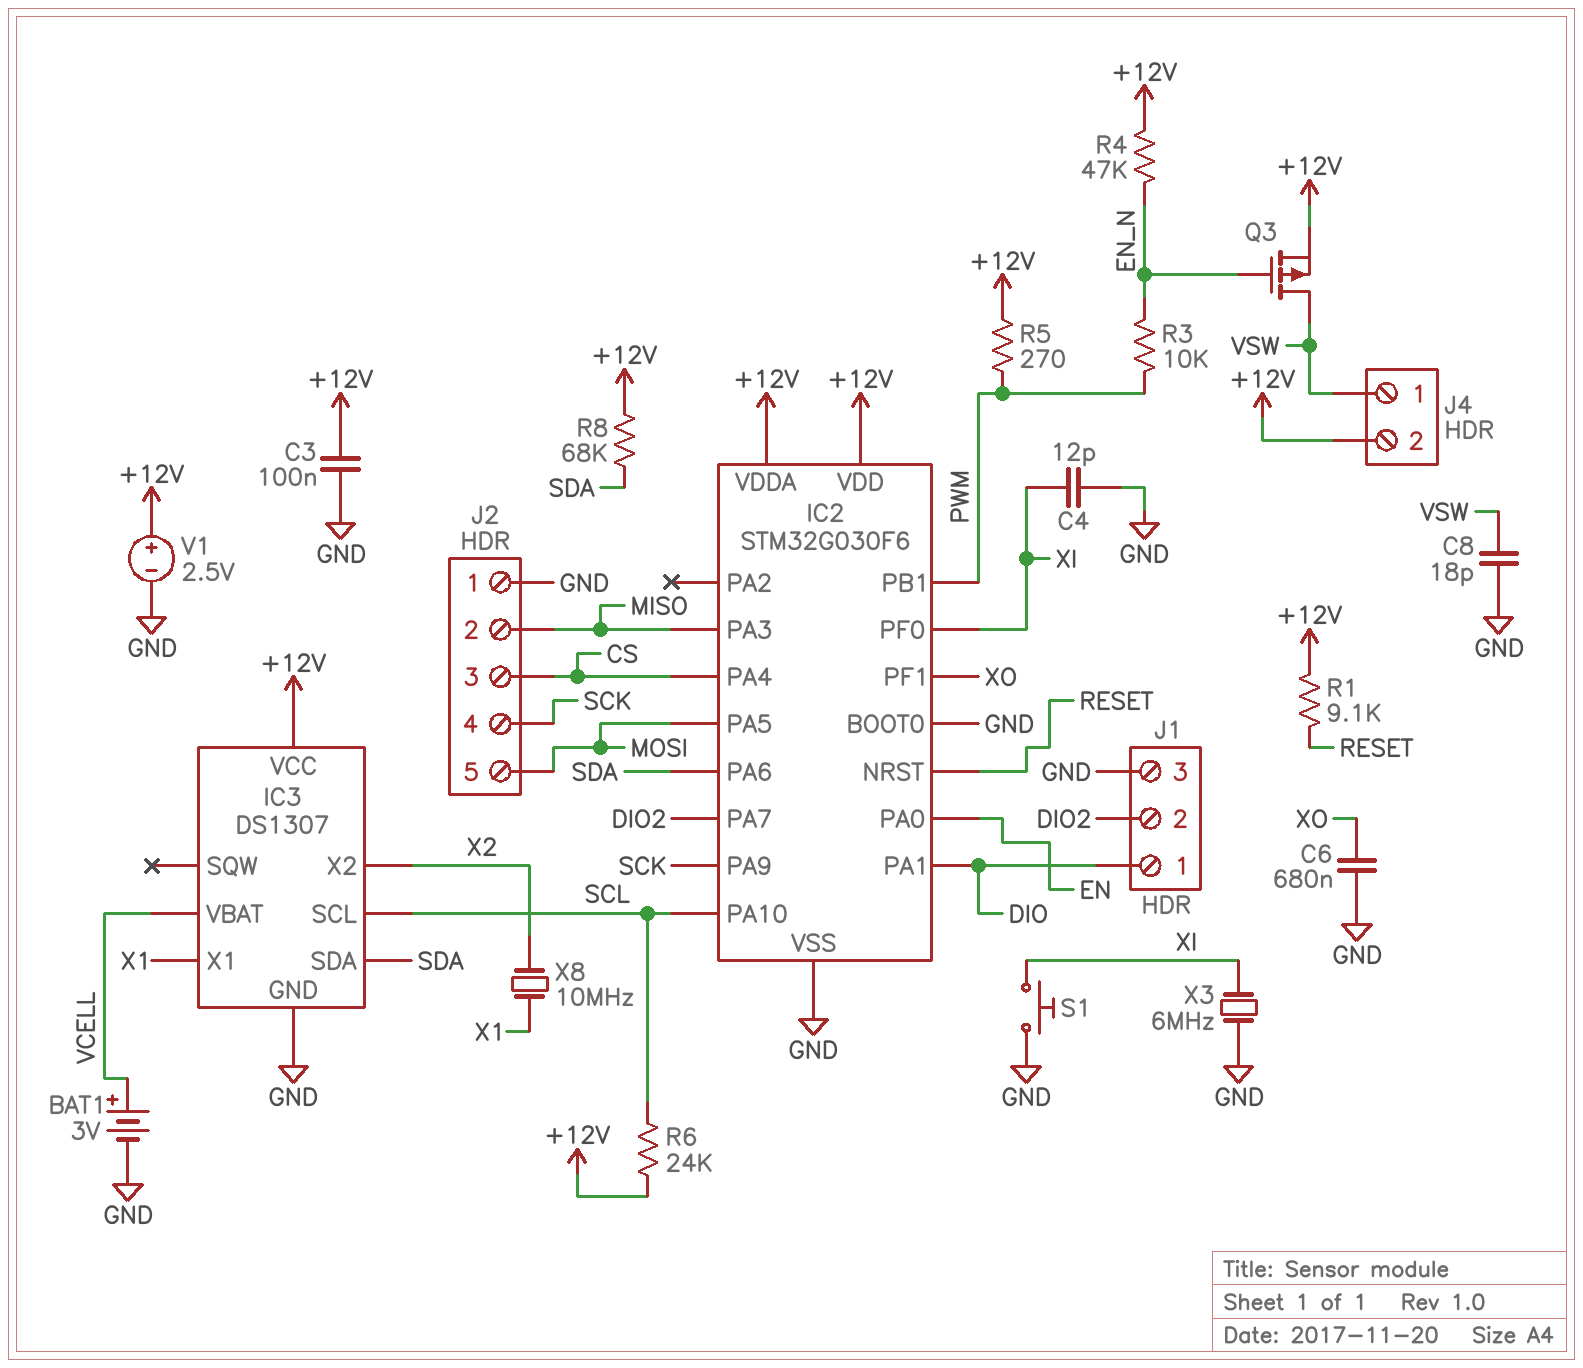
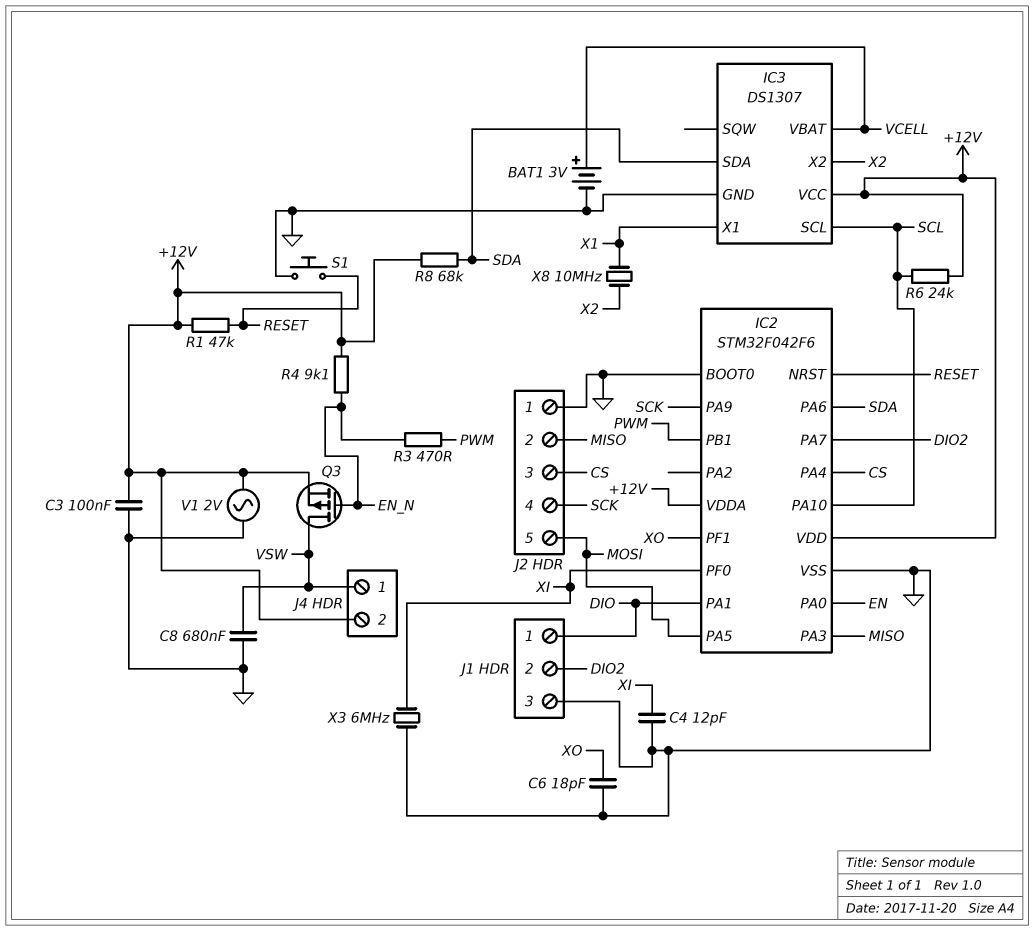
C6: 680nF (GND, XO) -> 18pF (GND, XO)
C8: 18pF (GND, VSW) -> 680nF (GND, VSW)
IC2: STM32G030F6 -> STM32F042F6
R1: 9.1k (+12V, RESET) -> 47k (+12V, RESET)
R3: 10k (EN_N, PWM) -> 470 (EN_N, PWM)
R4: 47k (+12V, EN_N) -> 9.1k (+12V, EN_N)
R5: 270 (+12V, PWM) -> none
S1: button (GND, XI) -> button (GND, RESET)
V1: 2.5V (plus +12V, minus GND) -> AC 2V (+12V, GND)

----

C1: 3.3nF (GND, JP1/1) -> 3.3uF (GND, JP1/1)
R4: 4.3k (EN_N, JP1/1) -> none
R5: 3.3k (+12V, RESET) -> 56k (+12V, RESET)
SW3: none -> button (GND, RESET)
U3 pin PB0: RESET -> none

----

# [Your instructions]
Copy out the lines above exactly, beginning at the one that contains "IC2: STM32G030F6 -> STM32F042F6" and ending at the one that contains "V1: 2.5V (plus".

# [Exercise result]
IC2: STM32G030F6 -> STM32F042F6
R1: 9.1k (+12V, RESET) -> 47k (+12V, RESET)
R3: 10k (EN_N, PWM) -> 470 (EN_N, PWM)
R4: 47k (+12V, EN_N) -> 9.1k (+12V, EN_N)
R5: 270 (+12V, PWM) -> none
S1: button (GND, XI) -> button (GND, RESET)
V1: 2.5V (plus +12V, minus GND) -> AC 2V (+12V, GND)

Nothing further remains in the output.